* _WHAT IS EXPECTED_: The required answer is an exact copy of the records below, without pictures.

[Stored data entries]
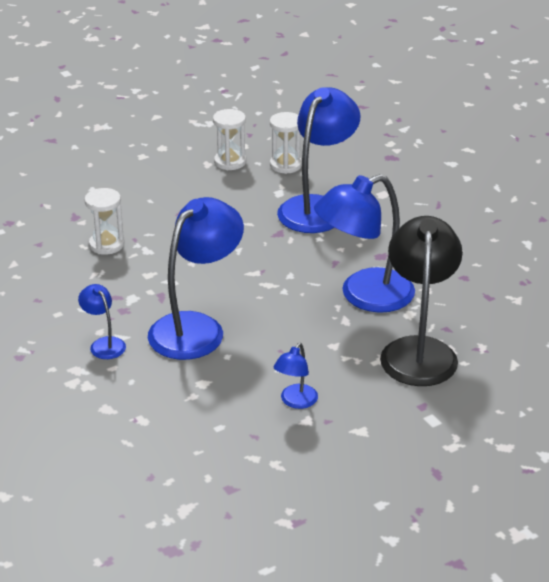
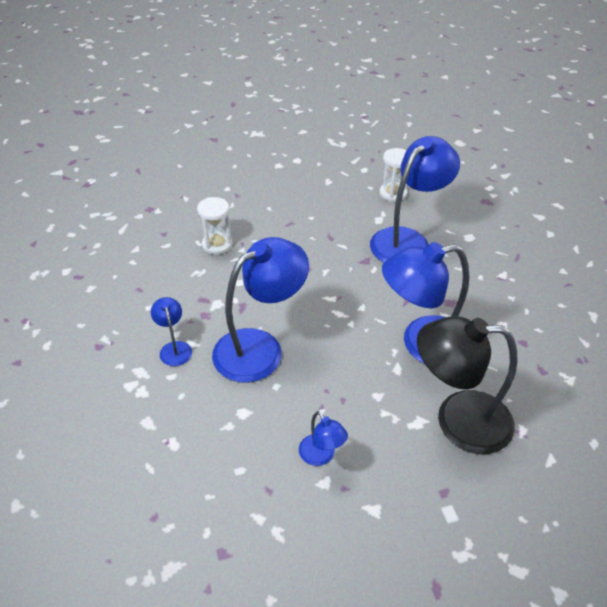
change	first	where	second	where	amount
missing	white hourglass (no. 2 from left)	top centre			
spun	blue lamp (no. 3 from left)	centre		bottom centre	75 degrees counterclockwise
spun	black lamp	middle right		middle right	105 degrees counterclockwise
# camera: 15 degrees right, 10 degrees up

* _OUTPUT OF THE TASK_:
change	first	where	second	where	amount
missing	white hourglass (no. 2 from left)	top centre			
spun	blue lamp (no. 3 from left)	centre		bottom centre	75 degrees counterclockwise
spun	black lamp	middle right		middle right	105 degrees counterclockwise
# camera: 15 degrees right, 10 degrees up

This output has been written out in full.